[Stored items from a collection]
+--
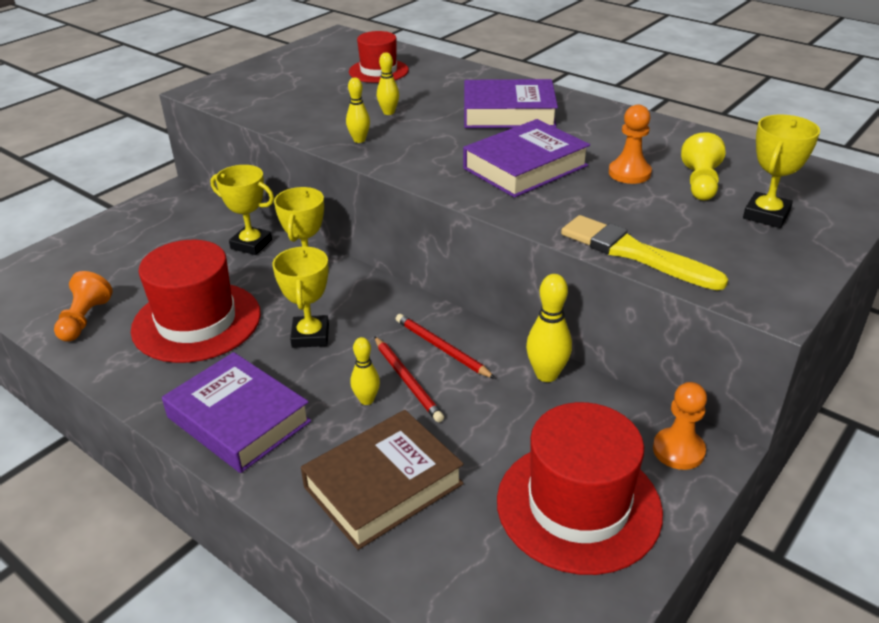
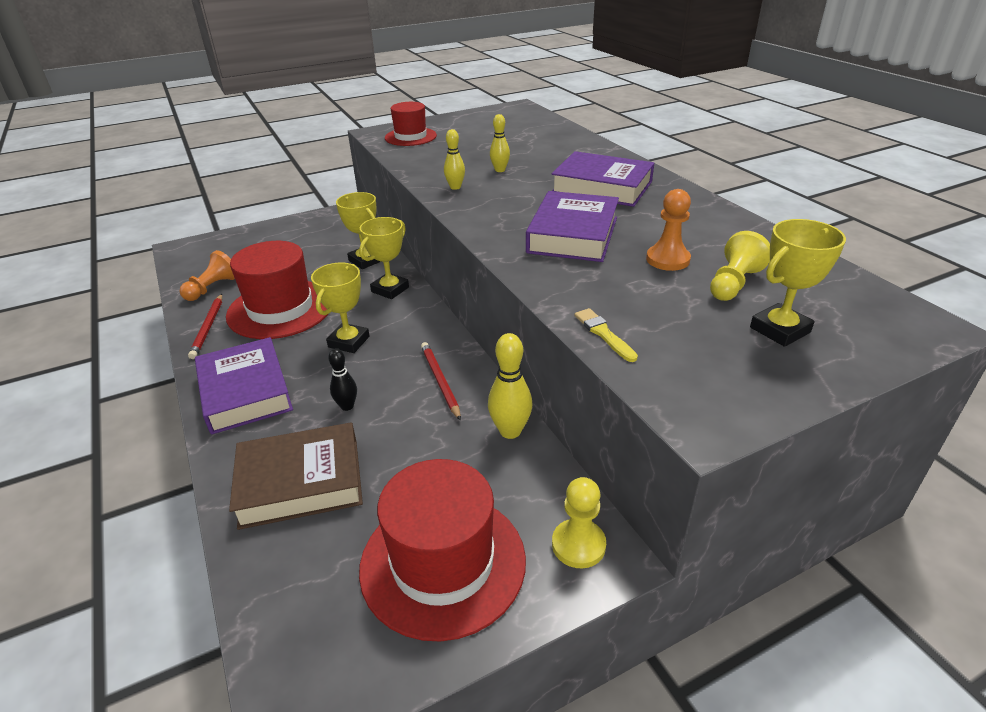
camera: 25 degrees right, 0 degrees up
(366, 400) = (347, 406): yellow bowling pin -> black bowling pin
(378, 71) = (523, 137): red hat -> red hat (410, 137)
(407, 381) = (391, 400): red pencil -> red pencil (208, 327)
(525, 167) = (573, 235): purple book -> purple book turned 60 degrees counterclockwise
(634, 253) = (603, 334): yellow brush -> yellow brush, size x0.51
(678, 450) = (578, 545): orange pawn -> yellow pawn

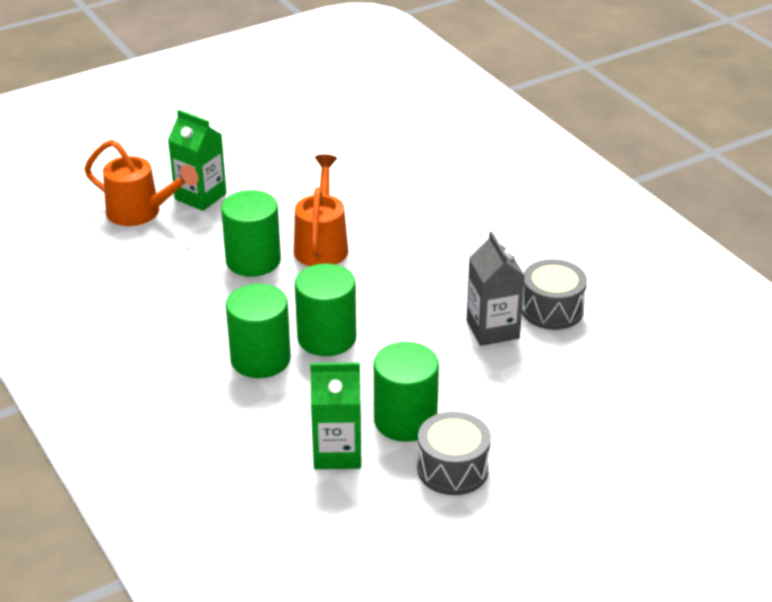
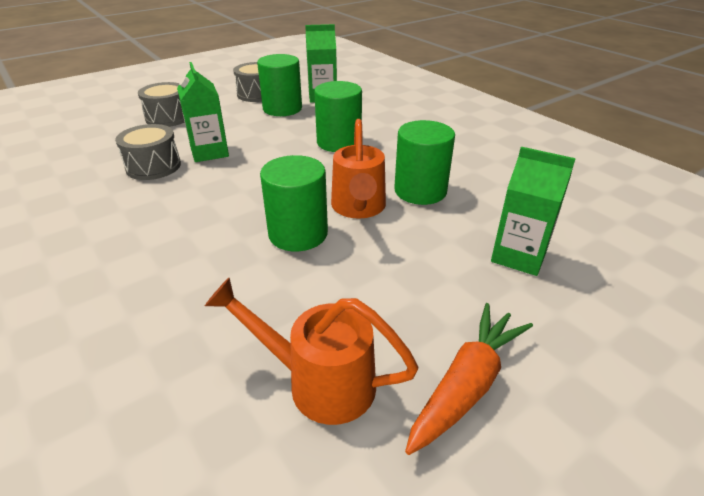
camera: 175 degrees right, 0 degrees up
(140, 213) = (569, 232): orange watering can -> orange watering can (319, 382)
(260, 359) = (383, 130): green cylinder -> green cylinder (298, 234)
(284, 134) = (467, 385): none -> orange carrot
(492, 329) = (209, 152): grey carton -> green carton
(579, 407) = (168, 117): none -> grey drum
+--
Up to and including the final line of the data above, please copy every line exactly, starting from the one that contains "(284, 134) = (467, 385): none".

(284, 134) = (467, 385): none -> orange carrot
(492, 329) = (209, 152): grey carton -> green carton
(579, 407) = (168, 117): none -> grey drum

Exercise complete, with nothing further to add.